Task prompt. Pull out every line with the word "green" from the entries below.

The data.
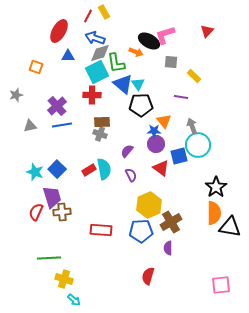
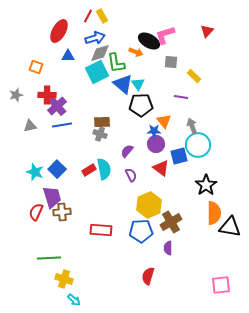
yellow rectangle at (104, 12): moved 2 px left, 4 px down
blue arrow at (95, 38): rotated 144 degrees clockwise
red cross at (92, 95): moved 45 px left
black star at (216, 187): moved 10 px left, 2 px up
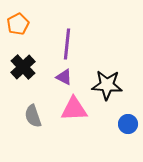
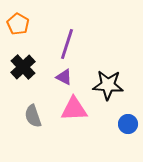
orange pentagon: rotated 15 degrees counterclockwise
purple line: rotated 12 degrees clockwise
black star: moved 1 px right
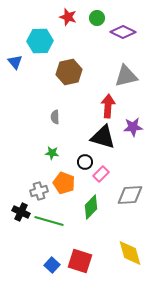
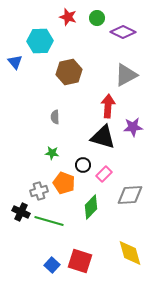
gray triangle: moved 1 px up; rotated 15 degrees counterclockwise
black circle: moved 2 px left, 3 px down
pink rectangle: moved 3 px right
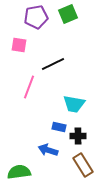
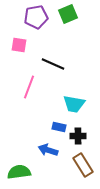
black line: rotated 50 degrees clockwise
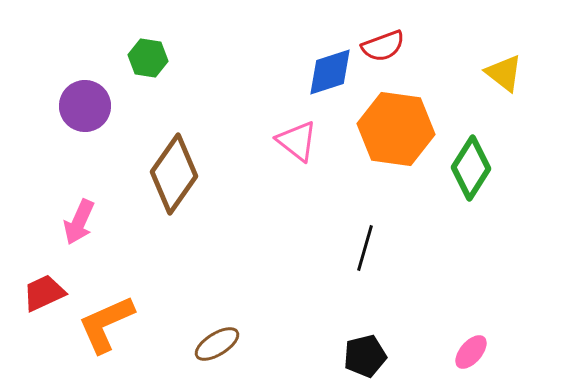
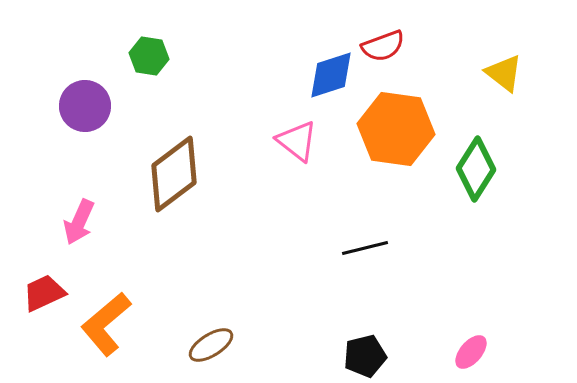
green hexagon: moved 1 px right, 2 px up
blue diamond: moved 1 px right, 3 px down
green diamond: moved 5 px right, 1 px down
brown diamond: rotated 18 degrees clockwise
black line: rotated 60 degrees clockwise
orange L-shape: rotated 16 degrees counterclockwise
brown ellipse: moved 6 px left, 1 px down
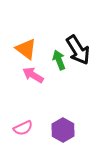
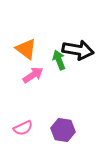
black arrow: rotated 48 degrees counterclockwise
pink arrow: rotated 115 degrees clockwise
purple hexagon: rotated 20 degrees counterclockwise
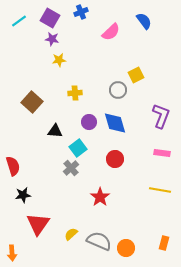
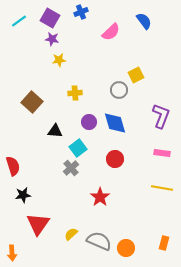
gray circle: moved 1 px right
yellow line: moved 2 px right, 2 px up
* * *
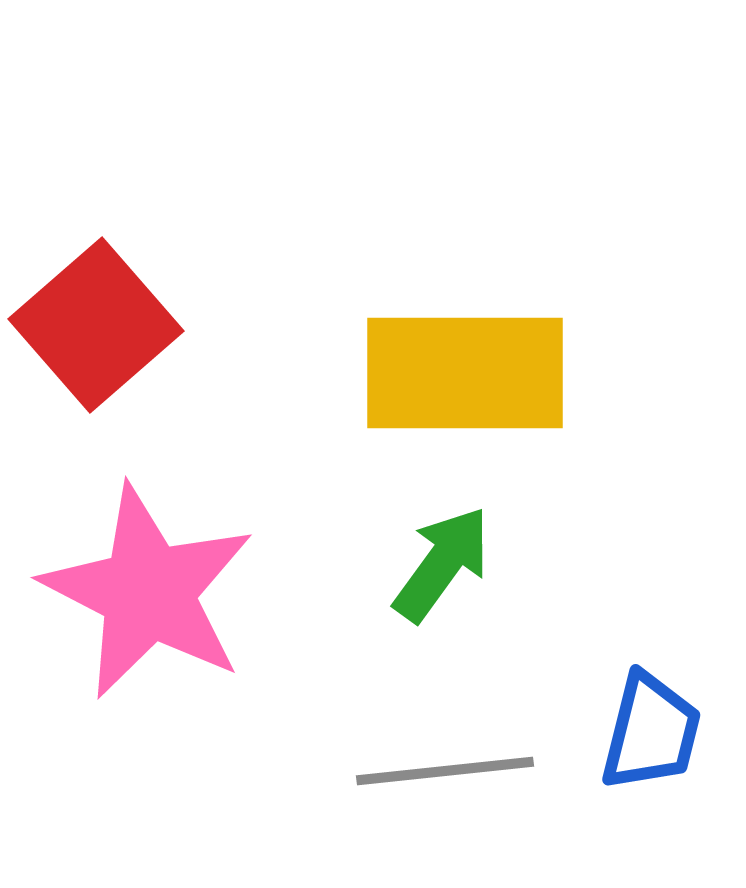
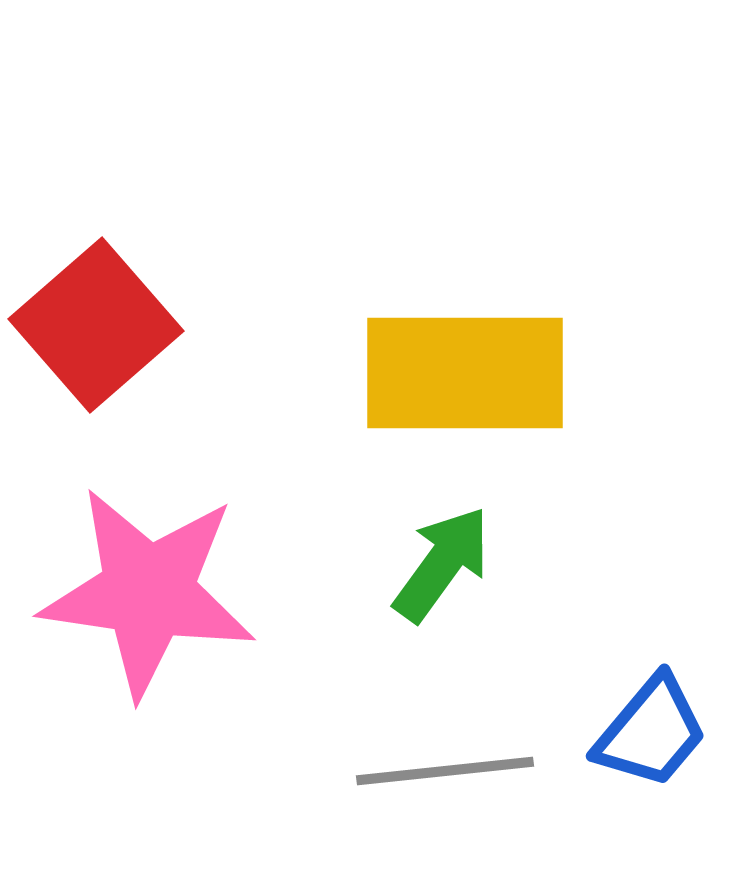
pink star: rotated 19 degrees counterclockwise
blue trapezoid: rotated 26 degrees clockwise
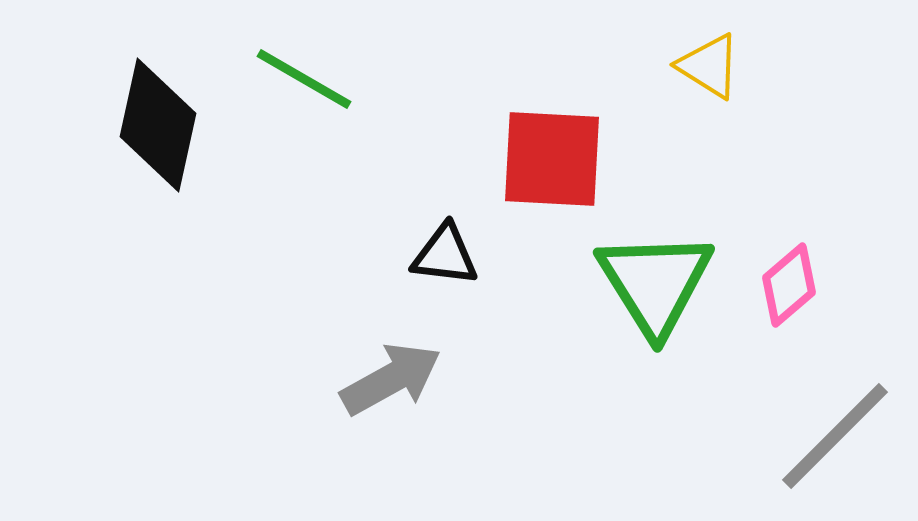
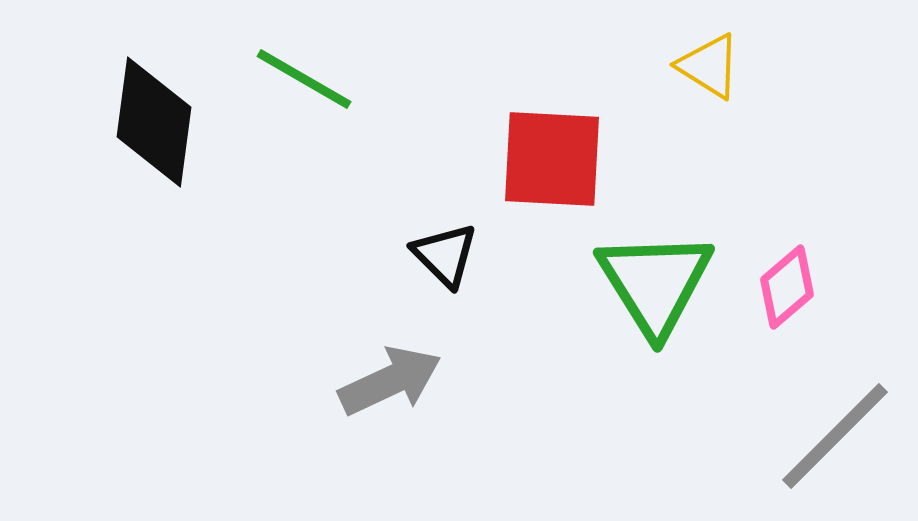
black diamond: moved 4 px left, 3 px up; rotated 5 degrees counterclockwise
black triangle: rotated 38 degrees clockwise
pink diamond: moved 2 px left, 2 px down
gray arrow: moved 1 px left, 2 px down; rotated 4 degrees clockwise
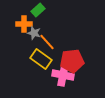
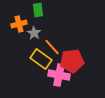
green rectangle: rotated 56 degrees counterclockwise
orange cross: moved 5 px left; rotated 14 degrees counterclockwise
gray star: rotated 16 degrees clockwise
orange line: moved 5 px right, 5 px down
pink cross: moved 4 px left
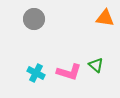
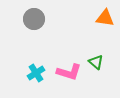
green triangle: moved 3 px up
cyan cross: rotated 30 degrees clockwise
* * *
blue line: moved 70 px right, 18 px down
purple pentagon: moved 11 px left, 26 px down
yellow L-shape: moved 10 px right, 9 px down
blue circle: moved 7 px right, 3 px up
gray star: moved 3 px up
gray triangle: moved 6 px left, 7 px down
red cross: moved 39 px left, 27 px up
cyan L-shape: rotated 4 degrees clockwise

Written response.
green hexagon: moved 1 px right, 2 px up
green diamond: moved 5 px right, 1 px down
green rectangle: rotated 56 degrees counterclockwise
green triangle: moved 3 px up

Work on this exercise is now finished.